EXERCISE OBJECTIVE:
Transcribe the data below verbatim from the line with "pos1: [555, 327]" to the line with "pos2: [399, 235]". Include both of those lines.

DATASET:
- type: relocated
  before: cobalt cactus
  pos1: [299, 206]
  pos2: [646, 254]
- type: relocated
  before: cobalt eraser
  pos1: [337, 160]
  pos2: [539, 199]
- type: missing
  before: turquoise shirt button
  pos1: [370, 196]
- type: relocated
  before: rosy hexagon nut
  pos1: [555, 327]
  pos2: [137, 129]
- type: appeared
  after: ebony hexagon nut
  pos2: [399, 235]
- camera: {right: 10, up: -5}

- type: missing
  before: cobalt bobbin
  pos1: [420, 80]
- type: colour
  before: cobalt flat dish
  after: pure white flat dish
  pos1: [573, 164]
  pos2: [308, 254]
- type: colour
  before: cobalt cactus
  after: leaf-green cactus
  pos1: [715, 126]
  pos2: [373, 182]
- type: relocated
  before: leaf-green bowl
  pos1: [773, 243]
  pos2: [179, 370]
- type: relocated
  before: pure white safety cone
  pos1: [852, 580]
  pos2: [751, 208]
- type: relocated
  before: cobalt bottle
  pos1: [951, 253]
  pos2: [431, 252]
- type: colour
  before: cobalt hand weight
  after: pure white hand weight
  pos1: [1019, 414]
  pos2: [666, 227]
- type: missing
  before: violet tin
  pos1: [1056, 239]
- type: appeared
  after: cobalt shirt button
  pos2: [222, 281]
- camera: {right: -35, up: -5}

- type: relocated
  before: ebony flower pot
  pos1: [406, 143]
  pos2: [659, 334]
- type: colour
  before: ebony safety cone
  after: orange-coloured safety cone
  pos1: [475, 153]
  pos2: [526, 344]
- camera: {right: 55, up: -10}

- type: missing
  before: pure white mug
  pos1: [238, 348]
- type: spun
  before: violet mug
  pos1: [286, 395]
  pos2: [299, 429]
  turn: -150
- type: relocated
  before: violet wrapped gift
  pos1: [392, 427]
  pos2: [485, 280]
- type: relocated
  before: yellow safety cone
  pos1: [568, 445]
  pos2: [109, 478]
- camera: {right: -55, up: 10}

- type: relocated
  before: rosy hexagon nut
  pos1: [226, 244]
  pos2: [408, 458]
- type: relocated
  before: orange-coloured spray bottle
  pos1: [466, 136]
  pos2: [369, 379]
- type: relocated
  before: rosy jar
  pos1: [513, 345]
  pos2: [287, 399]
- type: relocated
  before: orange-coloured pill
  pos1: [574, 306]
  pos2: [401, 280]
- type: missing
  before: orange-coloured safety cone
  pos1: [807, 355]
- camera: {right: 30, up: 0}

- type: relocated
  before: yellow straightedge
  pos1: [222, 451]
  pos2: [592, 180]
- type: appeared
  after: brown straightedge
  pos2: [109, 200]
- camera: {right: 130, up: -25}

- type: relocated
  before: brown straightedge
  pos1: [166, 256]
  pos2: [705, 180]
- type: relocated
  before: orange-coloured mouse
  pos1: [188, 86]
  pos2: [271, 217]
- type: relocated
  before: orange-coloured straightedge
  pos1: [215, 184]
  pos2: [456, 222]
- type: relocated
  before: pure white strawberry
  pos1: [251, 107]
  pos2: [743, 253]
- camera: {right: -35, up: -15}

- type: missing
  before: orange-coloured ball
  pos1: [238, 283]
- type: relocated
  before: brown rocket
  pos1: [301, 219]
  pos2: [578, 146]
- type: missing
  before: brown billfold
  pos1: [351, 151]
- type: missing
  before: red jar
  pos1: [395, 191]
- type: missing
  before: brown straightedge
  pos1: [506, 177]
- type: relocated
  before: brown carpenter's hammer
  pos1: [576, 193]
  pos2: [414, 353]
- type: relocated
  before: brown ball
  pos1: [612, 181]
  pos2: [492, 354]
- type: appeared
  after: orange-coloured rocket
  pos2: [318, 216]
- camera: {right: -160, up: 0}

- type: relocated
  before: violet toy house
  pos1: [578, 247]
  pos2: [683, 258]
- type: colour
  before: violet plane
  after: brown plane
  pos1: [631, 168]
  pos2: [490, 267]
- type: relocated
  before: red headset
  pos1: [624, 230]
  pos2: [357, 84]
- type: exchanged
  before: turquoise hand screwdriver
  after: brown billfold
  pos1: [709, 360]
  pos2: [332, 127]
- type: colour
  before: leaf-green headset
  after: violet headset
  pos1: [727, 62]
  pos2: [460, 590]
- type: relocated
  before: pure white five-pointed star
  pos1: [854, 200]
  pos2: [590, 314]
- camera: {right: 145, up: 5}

EXERCISE OUTPUT:
  pos1: [555, 327]
  pos2: [137, 129]
- type: appeared
  after: ebony hexagon nut
  pos2: [399, 235]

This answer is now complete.